> _Exercise prompt_:
Each line below that carries the string "plus" must appear in the answer.

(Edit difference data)
__________________________________________________
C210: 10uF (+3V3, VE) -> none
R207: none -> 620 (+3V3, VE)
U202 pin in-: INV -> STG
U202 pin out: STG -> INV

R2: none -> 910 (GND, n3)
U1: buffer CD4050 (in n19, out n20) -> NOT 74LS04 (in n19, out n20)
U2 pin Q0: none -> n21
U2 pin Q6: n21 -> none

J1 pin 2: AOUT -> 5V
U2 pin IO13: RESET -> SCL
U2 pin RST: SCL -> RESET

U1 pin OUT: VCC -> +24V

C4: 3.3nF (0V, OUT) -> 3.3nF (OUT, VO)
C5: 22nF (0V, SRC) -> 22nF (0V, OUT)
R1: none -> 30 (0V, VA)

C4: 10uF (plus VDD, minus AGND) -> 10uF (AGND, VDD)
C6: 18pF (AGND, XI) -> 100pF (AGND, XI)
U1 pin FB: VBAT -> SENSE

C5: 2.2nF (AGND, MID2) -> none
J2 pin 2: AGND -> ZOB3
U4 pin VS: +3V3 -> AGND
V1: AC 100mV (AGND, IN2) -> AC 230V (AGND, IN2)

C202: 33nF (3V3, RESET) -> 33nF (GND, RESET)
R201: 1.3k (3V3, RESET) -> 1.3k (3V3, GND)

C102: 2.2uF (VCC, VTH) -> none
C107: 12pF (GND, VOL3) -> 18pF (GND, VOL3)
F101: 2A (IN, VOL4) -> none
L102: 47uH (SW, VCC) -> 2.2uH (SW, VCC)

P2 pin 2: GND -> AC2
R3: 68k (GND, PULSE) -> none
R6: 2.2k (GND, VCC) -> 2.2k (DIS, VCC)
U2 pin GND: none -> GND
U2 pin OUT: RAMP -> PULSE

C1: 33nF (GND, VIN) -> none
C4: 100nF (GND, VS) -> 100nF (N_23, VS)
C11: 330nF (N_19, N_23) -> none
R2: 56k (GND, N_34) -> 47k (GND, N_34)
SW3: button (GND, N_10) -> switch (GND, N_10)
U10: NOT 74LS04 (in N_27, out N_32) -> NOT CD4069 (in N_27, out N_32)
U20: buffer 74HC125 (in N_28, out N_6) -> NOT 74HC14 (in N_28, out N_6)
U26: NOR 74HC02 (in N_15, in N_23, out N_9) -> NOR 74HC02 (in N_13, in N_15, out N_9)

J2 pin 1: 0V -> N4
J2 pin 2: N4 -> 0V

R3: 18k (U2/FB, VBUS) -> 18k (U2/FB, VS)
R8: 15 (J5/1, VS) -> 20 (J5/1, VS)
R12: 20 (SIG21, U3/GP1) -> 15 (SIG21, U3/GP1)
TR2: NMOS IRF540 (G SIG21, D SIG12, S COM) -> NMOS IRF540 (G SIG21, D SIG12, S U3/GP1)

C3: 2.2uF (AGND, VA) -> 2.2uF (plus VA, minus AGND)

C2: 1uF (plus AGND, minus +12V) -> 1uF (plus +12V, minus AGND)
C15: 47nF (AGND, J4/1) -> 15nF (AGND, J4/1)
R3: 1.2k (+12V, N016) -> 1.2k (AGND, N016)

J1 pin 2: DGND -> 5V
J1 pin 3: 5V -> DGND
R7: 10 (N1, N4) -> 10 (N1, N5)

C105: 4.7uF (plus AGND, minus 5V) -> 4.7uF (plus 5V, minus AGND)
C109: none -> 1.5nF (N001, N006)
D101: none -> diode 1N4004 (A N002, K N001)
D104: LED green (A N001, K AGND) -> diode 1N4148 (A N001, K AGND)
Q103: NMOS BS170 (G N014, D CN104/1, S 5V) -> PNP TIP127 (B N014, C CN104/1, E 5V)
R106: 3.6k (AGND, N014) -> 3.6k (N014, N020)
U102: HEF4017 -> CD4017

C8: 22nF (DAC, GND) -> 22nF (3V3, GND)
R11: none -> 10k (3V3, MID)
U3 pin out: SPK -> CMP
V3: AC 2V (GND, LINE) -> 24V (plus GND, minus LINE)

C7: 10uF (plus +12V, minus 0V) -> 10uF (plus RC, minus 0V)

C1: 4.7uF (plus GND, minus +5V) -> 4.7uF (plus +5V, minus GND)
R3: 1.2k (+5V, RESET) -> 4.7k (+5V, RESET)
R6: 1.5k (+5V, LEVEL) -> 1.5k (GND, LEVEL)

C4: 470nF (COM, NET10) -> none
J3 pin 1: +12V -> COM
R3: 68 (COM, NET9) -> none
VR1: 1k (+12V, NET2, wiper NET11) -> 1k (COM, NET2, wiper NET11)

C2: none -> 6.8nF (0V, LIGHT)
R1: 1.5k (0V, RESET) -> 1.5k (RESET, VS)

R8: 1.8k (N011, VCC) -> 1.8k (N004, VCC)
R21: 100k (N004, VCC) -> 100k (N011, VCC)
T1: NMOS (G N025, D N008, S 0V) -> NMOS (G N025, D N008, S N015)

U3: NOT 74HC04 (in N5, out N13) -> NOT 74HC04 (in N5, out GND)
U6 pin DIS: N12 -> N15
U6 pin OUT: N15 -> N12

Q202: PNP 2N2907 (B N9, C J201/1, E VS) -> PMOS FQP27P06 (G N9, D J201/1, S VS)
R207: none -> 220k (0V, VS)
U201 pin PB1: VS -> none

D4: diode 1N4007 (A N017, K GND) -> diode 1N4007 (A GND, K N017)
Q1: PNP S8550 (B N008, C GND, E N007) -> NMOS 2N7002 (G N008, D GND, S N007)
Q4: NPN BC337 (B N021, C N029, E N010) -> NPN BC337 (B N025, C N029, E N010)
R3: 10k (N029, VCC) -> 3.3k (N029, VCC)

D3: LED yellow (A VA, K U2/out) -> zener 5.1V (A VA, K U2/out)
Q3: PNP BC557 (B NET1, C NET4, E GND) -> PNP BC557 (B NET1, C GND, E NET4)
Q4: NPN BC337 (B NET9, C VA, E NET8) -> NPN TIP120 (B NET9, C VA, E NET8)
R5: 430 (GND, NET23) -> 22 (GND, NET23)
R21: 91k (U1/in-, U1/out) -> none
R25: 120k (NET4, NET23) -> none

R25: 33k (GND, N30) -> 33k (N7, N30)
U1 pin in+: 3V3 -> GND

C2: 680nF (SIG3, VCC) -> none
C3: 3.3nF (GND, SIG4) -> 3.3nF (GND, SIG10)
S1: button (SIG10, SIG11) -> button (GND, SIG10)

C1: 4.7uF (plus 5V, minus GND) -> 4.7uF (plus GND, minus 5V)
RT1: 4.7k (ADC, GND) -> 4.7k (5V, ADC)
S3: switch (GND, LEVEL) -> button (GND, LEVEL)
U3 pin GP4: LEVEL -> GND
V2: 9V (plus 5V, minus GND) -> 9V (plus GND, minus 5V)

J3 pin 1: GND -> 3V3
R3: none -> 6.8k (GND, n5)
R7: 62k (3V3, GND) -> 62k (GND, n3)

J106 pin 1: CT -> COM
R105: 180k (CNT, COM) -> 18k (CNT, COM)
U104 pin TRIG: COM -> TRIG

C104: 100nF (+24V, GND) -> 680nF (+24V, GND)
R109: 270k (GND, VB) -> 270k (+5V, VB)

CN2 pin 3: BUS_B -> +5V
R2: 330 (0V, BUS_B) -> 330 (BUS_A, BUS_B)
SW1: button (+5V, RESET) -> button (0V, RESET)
__________________________________________________
> _Solution to the exercise_:
C4: 10uF (plus VDD, minus AGND) -> 10uF (AGND, VDD)
C3: 2.2uF (AGND, VA) -> 2.2uF (plus VA, minus AGND)
C2: 1uF (plus AGND, minus +12V) -> 1uF (plus +12V, minus AGND)
C105: 4.7uF (plus AGND, minus 5V) -> 4.7uF (plus 5V, minus AGND)
V3: AC 2V (GND, LINE) -> 24V (plus GND, minus LINE)
C7: 10uF (plus +12V, minus 0V) -> 10uF (plus RC, minus 0V)
C1: 4.7uF (plus GND, minus +5V) -> 4.7uF (plus +5V, minus GND)
C1: 4.7uF (plus 5V, minus GND) -> 4.7uF (plus GND, minus 5V)
V2: 9V (plus 5V, minus GND) -> 9V (plus GND, minus 5V)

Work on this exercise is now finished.